This exercise calls for an exact copy of the listing, with no pictures kept.

> _Material provided_
*-*-*
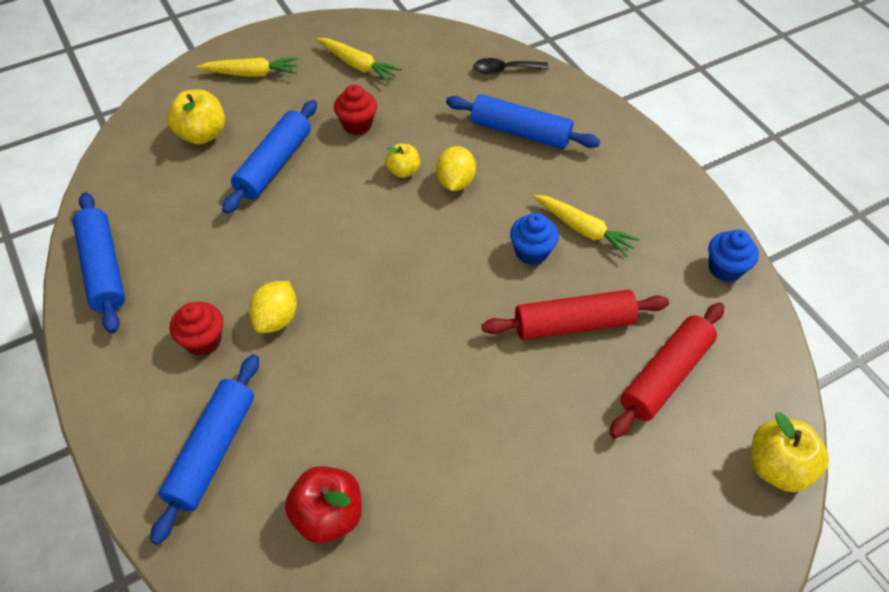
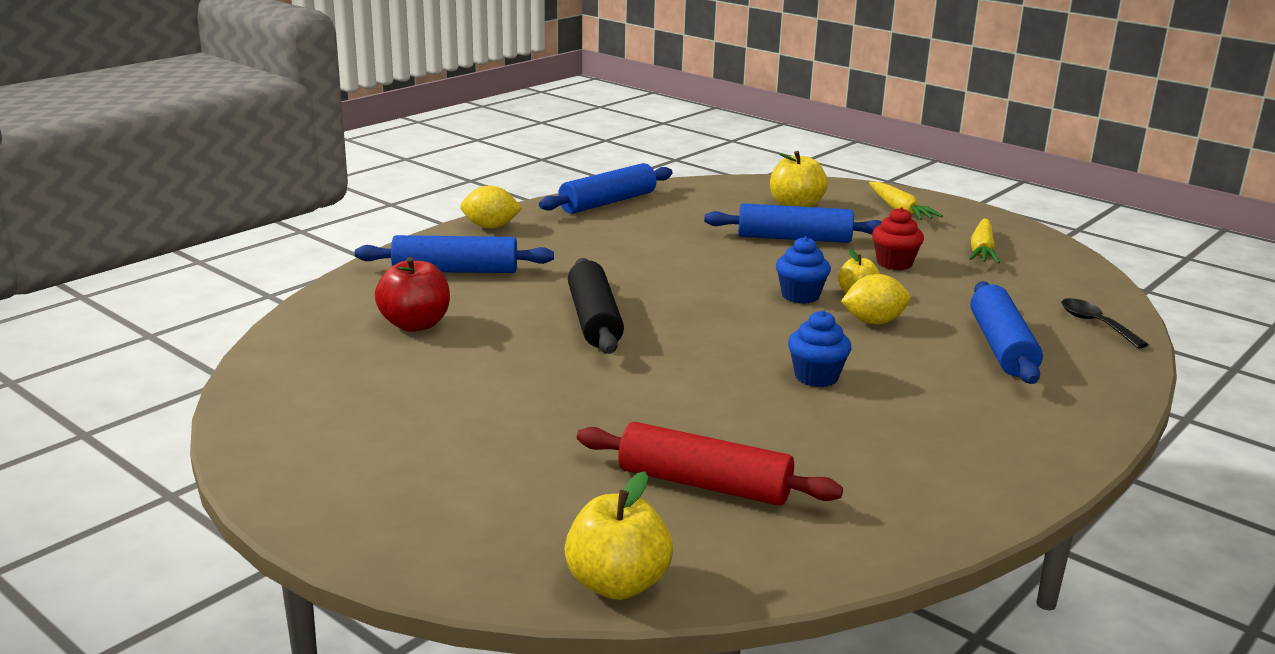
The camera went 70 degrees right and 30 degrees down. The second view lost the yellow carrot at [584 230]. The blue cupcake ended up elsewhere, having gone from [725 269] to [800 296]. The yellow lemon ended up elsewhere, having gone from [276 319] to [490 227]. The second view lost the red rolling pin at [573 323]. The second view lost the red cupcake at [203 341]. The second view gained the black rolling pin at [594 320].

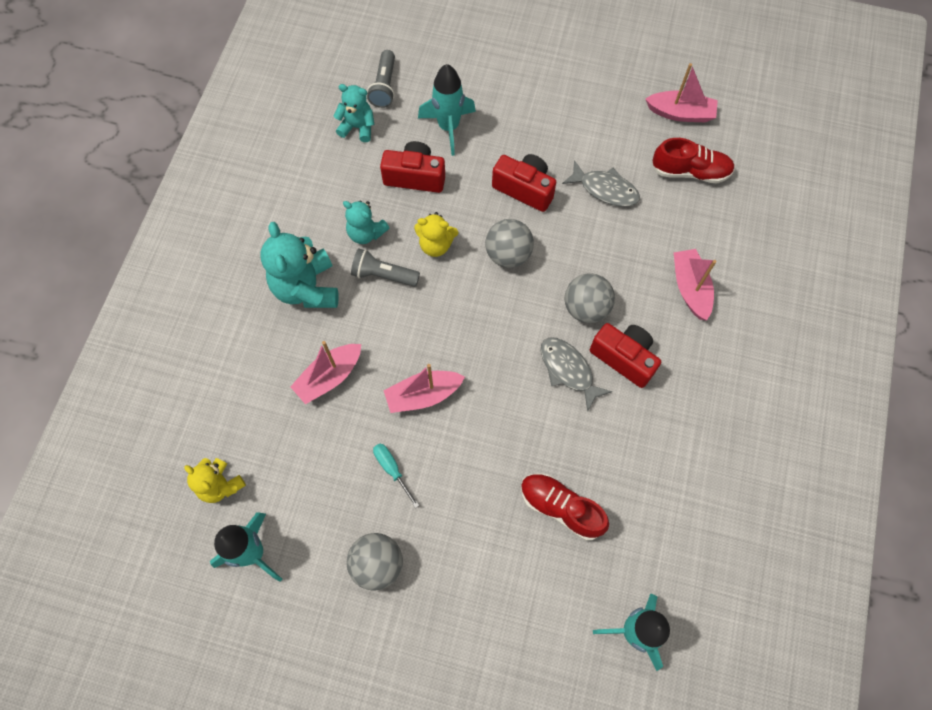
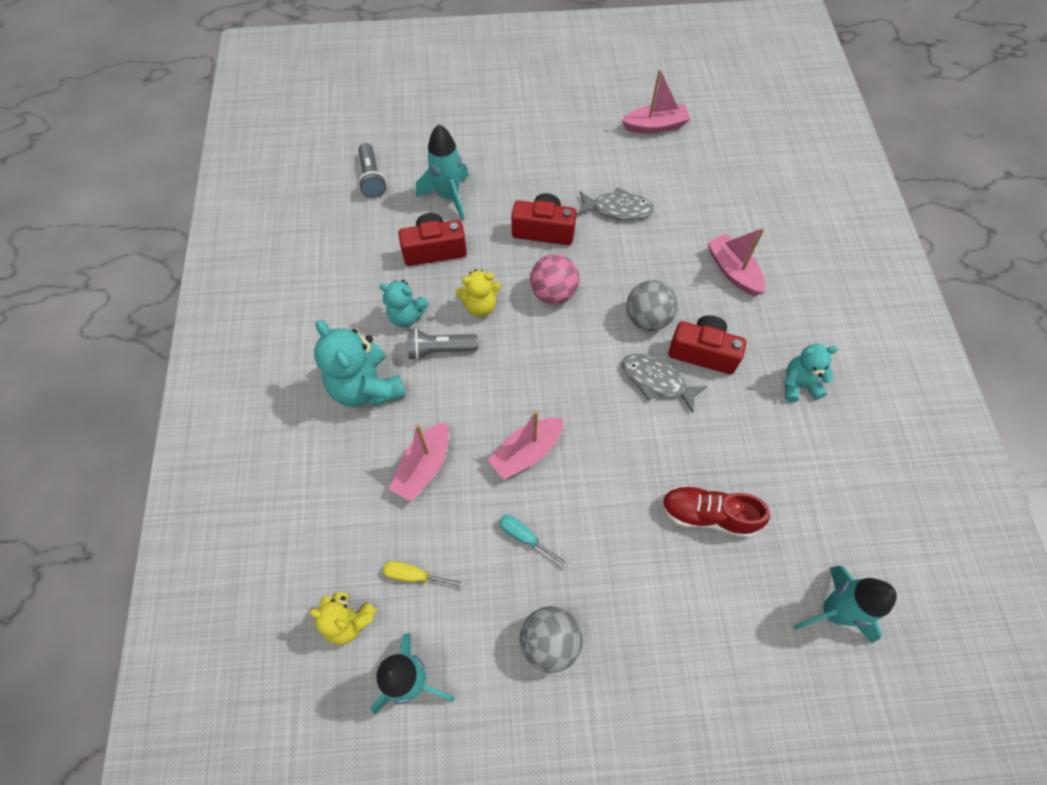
The camera went 20 degrees left and 5 degrees down. The turquoise teddy bear ended up elsewhere, having gone from [357 127] to [799 384]. The second view lost the red shoe at [690 171]. What was the grey ball at [508 254] turned into the pink ball at [553 293]. The second view gained the yellow screwdriver at [415 576].

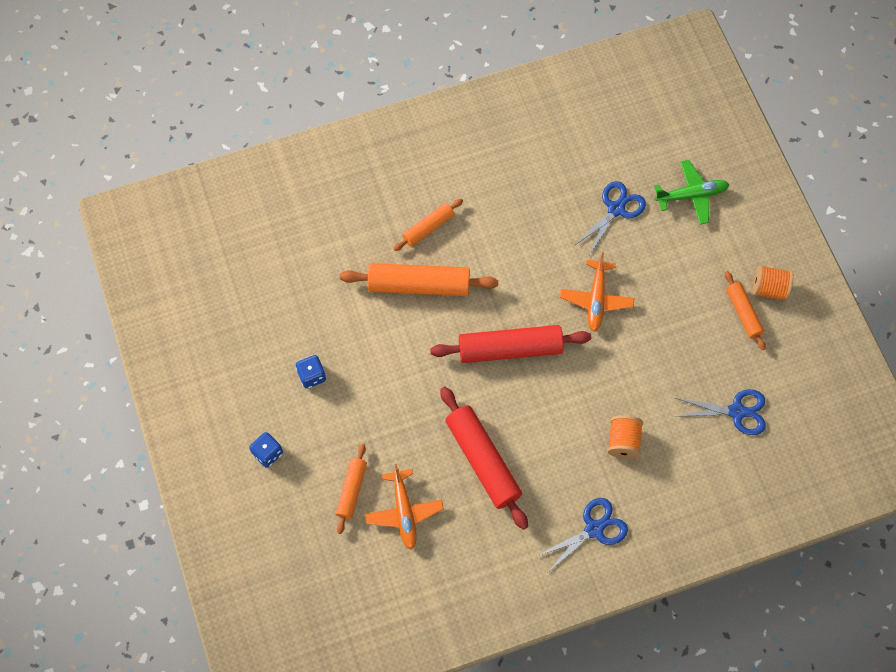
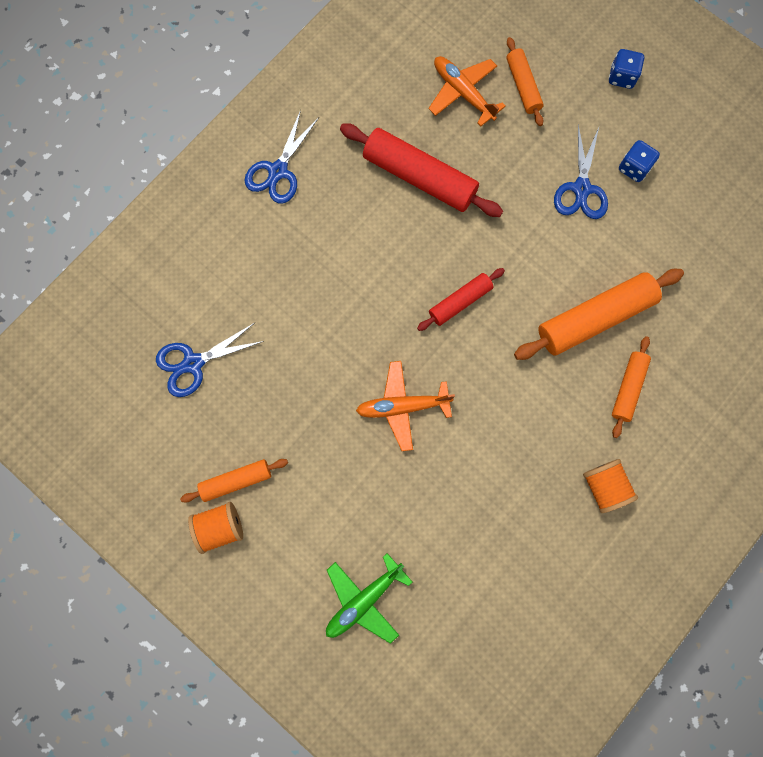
The camera went 150 degrees right and 10 degrees up. The blue scissors ended up elsewhere, having gone from [616 209] to [581 189]. The orange plane at [596 299] ended up facing another way, 75 degrees counterclockwise from before. The orange rolling pin at [743 313] ended up facing another way, 60 degrees counterclockwise from before. The size of the red rolling pin at [510 349] changed by a factor of 0.56. The orange spool ended up elsewhere, having gone from [623 441] to [604 487].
*-*-*
> _Solution to this task_
The camera went 70 degrees right and 30 degrees down. The second view lost the yellow carrot at [584 230]. The blue cupcake ended up elsewhere, having gone from [725 269] to [800 296]. The yellow lemon ended up elsewhere, having gone from [276 319] to [490 227]. The second view lost the red rolling pin at [573 323]. The second view lost the red cupcake at [203 341]. The second view gained the black rolling pin at [594 320].

The camera went 20 degrees left and 5 degrees down. The turquoise teddy bear ended up elsewhere, having gone from [357 127] to [799 384]. The second view lost the red shoe at [690 171]. What was the grey ball at [508 254] turned into the pink ball at [553 293]. The second view gained the yellow screwdriver at [415 576].

The camera went 150 degrees right and 10 degrees up. The blue scissors ended up elsewhere, having gone from [616 209] to [581 189]. The orange plane at [596 299] ended up facing another way, 75 degrees counterclockwise from before. The orange rolling pin at [743 313] ended up facing another way, 60 degrees counterclockwise from before. The size of the red rolling pin at [510 349] changed by a factor of 0.56. The orange spool ended up elsewhere, having gone from [623 441] to [604 487].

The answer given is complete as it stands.